## TRY IT
Please restate every line below exactly, without any pictures.

## COLLECTED MATERIAL
Start of Block

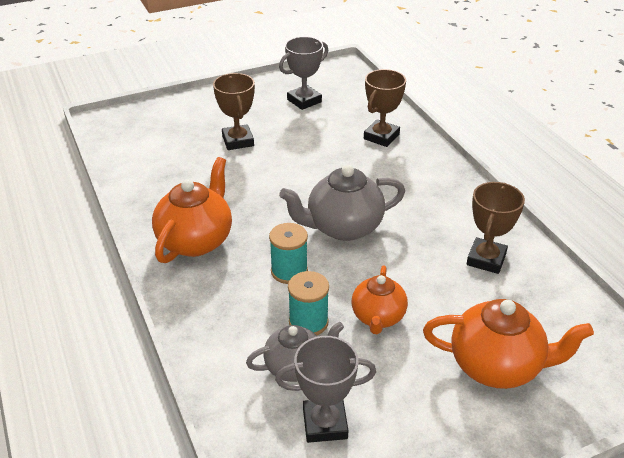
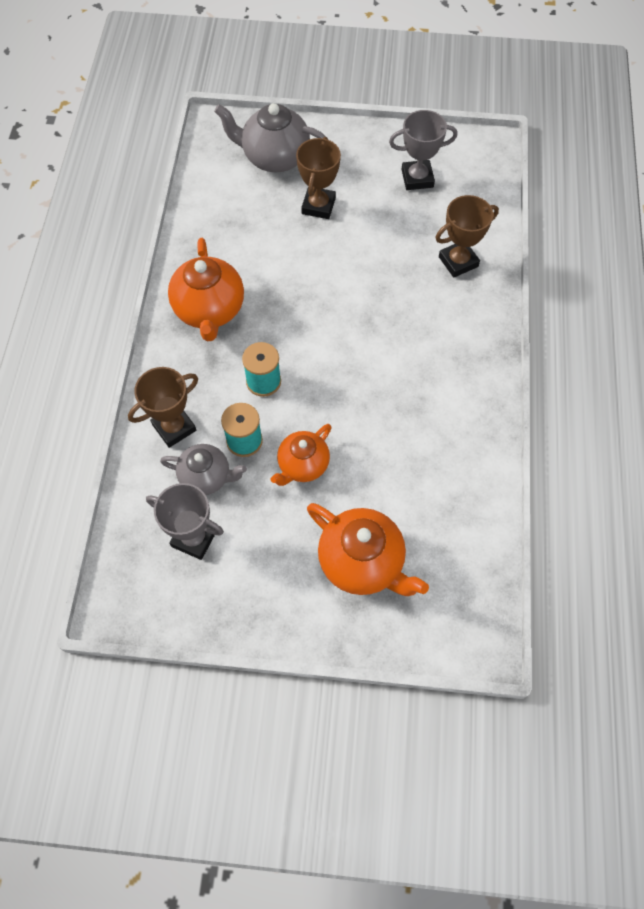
camera: 30 degrees right, 25 degrees up
(196, 240) = (209, 310): orange teapot -> orange teapot turned 120 degrees clockwise
(343, 227) = (342, 356): grey teapot -> grey teapot (275, 157)
(486, 259) = (441, 454): brown trophy -> brown trophy (174, 427)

End of Block

## RESULT OF THE TASK
camera: 30 degrees right, 25 degrees up
(196, 240) = (209, 310): orange teapot -> orange teapot turned 120 degrees clockwise
(343, 227) = (342, 356): grey teapot -> grey teapot (275, 157)
(486, 259) = (441, 454): brown trophy -> brown trophy (174, 427)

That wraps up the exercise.